Top of DATA RECORDS
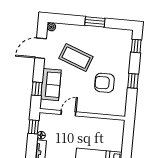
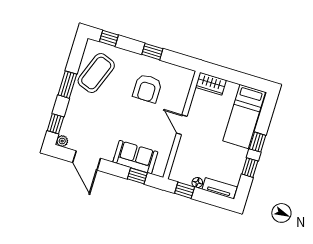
window: (63, 19) -> (55, 124), added
coffee table: (76, 58) -> (96, 73), moved
door: (68, 113) -> (182, 125), moved
wardrobe: (118, 130) -> (211, 84), added

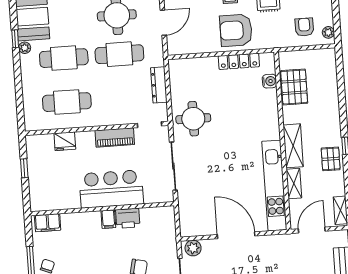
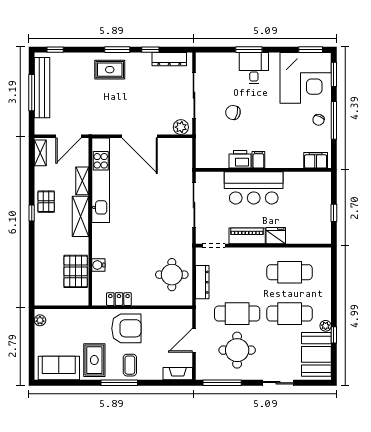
armchair: (304, 27) -> (62, 327), removed
locker: (239, 61) -> (119, 299), width x0.66
water cooler: (269, 81) -> (98, 265), moved
round table: (193, 119) -> (172, 275), moved
fridge: (65, 141) -> (276, 236), moved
Bottom of DATA RECORDS
The records above must be retyped exactly. Please omit the pictures.

WRITTEN SOLUTION:
window: (63, 19) -> (55, 124), added
coffee table: (76, 58) -> (96, 73), moved
door: (68, 113) -> (182, 125), moved
wardrobe: (118, 130) -> (211, 84), added

armchair: (304, 27) -> (62, 327), removed
locker: (239, 61) -> (119, 299), width x0.66
water cooler: (269, 81) -> (98, 265), moved
round table: (193, 119) -> (172, 275), moved
fridge: (65, 141) -> (276, 236), moved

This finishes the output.